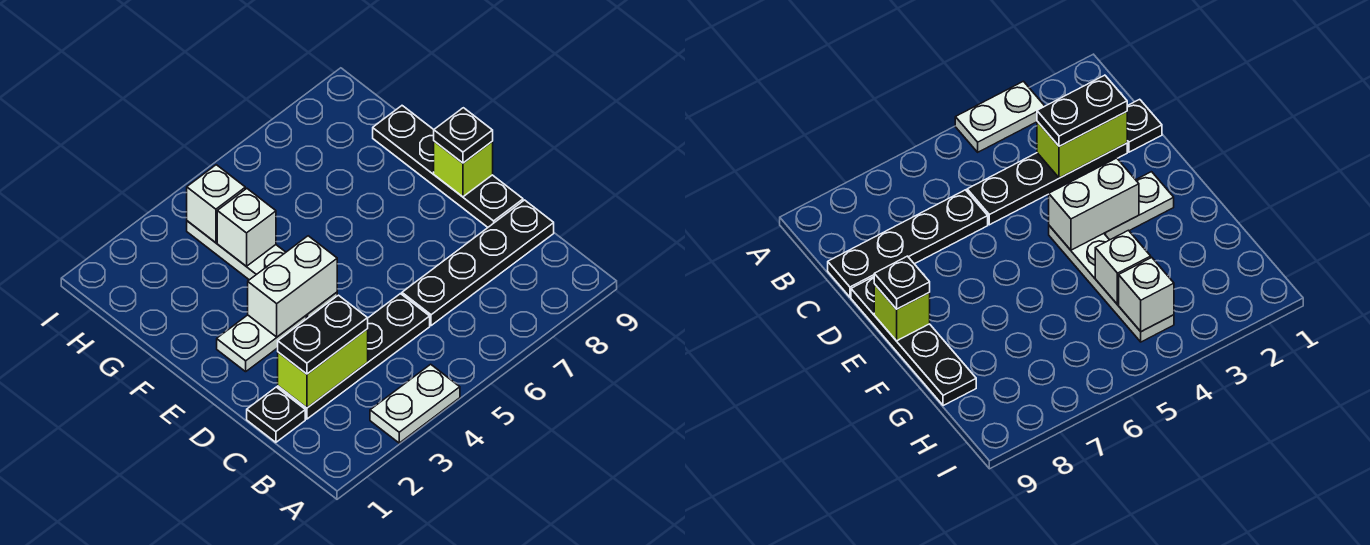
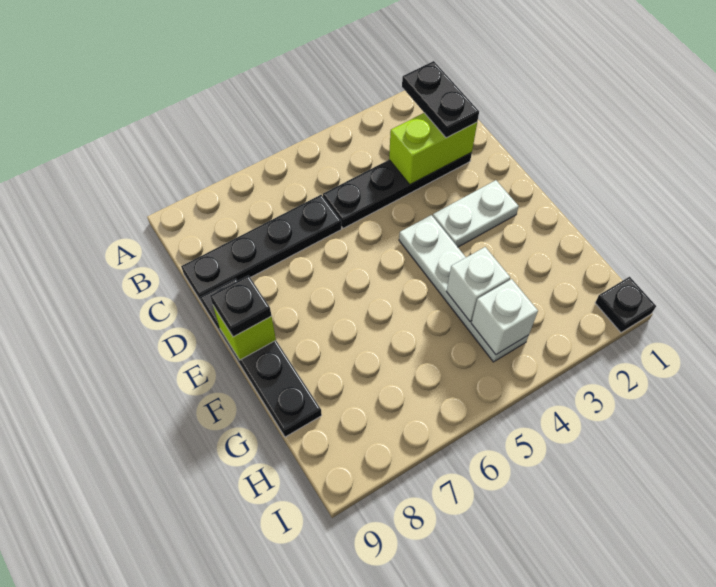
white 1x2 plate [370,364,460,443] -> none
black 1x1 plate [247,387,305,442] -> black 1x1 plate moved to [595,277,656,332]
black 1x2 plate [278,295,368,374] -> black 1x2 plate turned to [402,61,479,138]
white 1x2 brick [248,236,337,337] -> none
+-------+
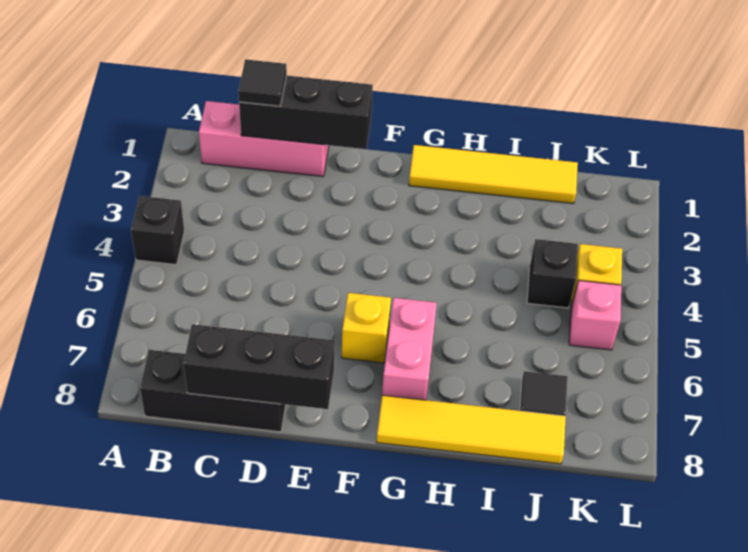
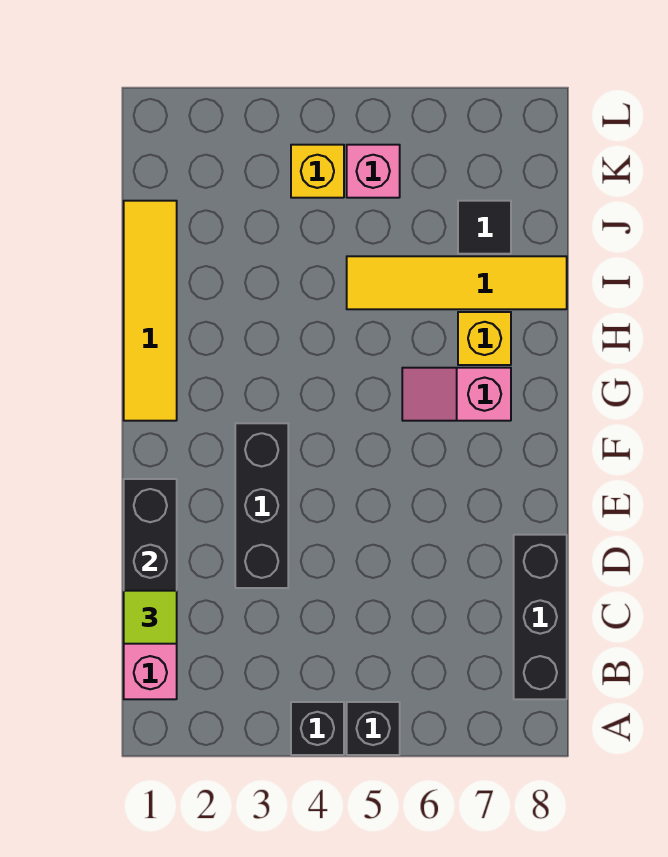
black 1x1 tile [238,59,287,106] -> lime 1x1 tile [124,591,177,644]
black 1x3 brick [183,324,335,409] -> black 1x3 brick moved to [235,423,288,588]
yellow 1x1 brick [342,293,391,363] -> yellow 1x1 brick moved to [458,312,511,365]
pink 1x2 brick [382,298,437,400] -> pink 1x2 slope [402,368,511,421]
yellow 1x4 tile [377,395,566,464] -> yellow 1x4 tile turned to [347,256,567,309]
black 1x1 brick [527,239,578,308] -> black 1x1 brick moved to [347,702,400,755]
+-------+
PROBLEM TO WORK ON:
Give back exactly the lines above starting at the line where "black 1x1 plate [247,387,305,442]" appears and ending at the line where "white 1x2 brick [248,236,337,337] -> none" appears, both included, with no other lines.

REPLY TO THE TASK:
black 1x1 plate [247,387,305,442] -> black 1x1 plate moved to [595,277,656,332]
black 1x2 plate [278,295,368,374] -> black 1x2 plate turned to [402,61,479,138]
white 1x2 brick [248,236,337,337] -> none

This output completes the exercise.